──────── Task input ────────

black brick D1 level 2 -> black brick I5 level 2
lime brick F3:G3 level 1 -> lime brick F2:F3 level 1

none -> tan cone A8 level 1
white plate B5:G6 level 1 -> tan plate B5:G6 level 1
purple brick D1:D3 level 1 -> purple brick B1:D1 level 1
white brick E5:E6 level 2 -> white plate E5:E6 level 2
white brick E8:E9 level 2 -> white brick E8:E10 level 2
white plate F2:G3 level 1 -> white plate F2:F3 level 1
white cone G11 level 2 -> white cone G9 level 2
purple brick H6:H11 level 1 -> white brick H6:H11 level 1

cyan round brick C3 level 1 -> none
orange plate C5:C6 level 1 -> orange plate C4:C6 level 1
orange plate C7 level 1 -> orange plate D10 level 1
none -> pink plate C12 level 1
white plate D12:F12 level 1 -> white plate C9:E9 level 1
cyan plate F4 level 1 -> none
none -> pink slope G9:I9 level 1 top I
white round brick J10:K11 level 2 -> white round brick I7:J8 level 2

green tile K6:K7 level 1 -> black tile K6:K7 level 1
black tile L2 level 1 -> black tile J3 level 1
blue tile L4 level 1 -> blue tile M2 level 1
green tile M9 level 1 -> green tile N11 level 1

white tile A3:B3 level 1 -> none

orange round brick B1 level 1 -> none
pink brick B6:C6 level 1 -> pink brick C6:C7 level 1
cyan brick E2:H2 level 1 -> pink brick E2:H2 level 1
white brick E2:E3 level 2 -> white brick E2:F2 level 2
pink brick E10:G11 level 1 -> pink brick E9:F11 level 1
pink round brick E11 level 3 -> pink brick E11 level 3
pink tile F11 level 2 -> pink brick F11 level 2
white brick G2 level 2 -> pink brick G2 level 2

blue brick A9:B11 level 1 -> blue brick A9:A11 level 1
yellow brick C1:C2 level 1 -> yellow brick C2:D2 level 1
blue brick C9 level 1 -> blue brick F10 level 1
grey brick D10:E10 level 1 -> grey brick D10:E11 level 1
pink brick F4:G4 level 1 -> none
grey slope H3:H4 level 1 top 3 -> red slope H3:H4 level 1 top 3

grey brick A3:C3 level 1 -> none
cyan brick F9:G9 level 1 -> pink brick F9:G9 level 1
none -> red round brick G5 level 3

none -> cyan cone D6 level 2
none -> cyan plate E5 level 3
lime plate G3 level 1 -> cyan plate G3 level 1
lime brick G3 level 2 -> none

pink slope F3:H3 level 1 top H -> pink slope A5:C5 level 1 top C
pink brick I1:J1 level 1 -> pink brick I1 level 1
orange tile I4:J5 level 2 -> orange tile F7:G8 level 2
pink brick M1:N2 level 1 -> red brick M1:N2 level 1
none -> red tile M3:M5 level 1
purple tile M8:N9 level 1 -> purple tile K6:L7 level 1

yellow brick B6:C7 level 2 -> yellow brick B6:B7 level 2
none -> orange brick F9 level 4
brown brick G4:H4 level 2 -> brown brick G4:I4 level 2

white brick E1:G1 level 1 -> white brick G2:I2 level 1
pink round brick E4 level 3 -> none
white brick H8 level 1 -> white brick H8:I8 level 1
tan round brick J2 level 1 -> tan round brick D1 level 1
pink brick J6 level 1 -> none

────────

Problem:
Begin at the line that has "white cone G11" in the entries above; stop after the line that has "green tile K6:K7". Transcribe exactly those lines and no others.

Written solution:
white cone G11 level 2 -> white cone G9 level 2
purple brick H6:H11 level 1 -> white brick H6:H11 level 1

cyan round brick C3 level 1 -> none
orange plate C5:C6 level 1 -> orange plate C4:C6 level 1
orange plate C7 level 1 -> orange plate D10 level 1
none -> pink plate C12 level 1
white plate D12:F12 level 1 -> white plate C9:E9 level 1
cyan plate F4 level 1 -> none
none -> pink slope G9:I9 level 1 top I
white round brick J10:K11 level 2 -> white round brick I7:J8 level 2

green tile K6:K7 level 1 -> black tile K6:K7 level 1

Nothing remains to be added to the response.